● **Problem statement**
Pull every line about a shape moving or rotating out of the data below, in order and word for word, and leave the pictures out.
━━━ Data provided
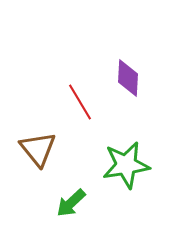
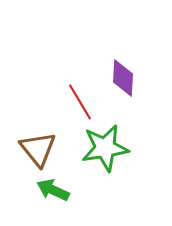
purple diamond: moved 5 px left
green star: moved 21 px left, 17 px up
green arrow: moved 18 px left, 13 px up; rotated 68 degrees clockwise
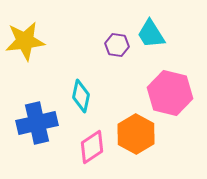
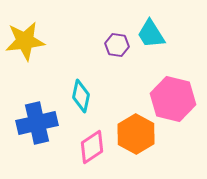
pink hexagon: moved 3 px right, 6 px down
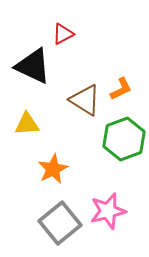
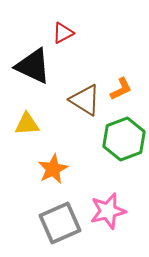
red triangle: moved 1 px up
gray square: rotated 15 degrees clockwise
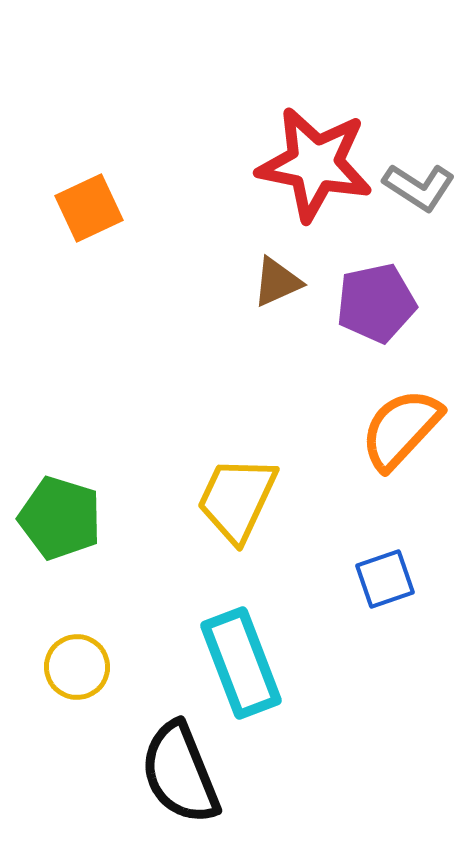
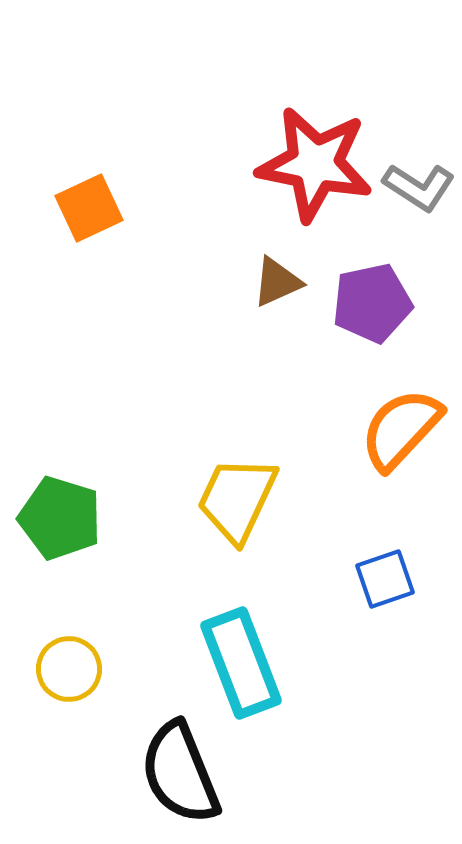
purple pentagon: moved 4 px left
yellow circle: moved 8 px left, 2 px down
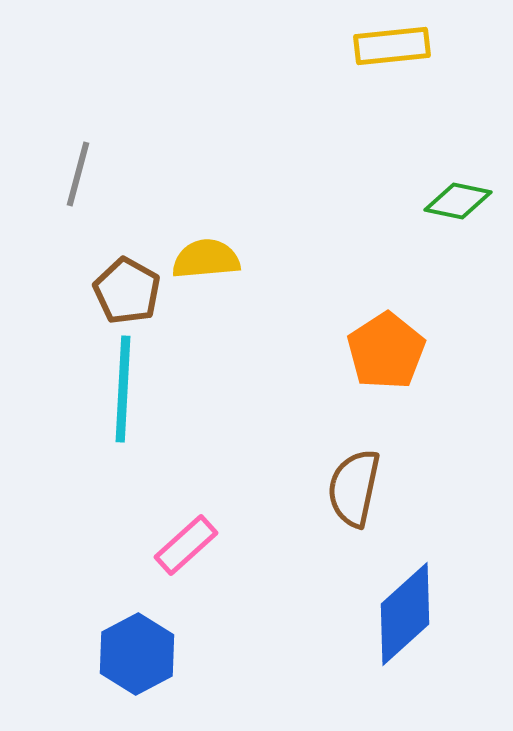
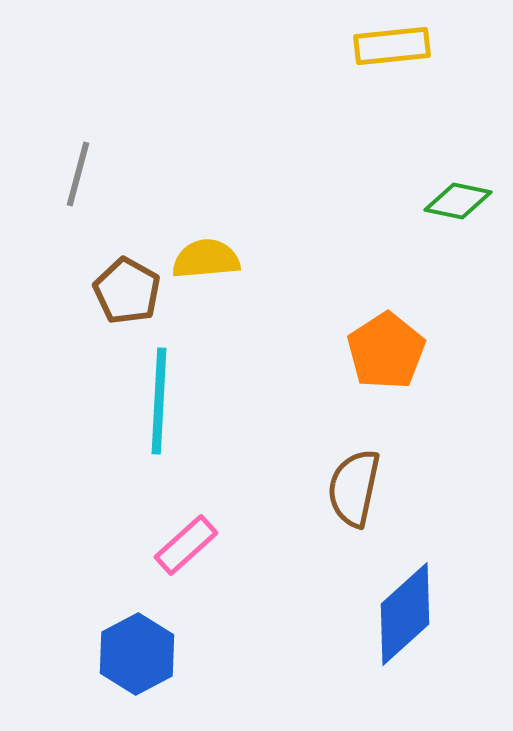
cyan line: moved 36 px right, 12 px down
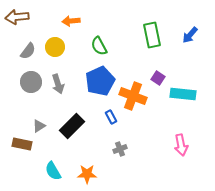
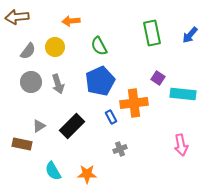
green rectangle: moved 2 px up
orange cross: moved 1 px right, 7 px down; rotated 28 degrees counterclockwise
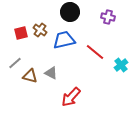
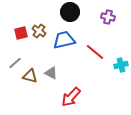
━━━━━━
● **The reply**
purple diamond: moved 5 px left
green star: moved 21 px left, 17 px up
green arrow: moved 18 px left, 13 px up; rotated 68 degrees clockwise
pink hexagon: moved 3 px right, 6 px down
red triangle: moved 1 px up
gray square: rotated 15 degrees clockwise
purple pentagon: moved 4 px left
yellow circle: moved 8 px left, 2 px down
cyan line: moved 36 px right, 12 px down
green rectangle: moved 2 px up
orange cross: moved 1 px right, 7 px down; rotated 28 degrees counterclockwise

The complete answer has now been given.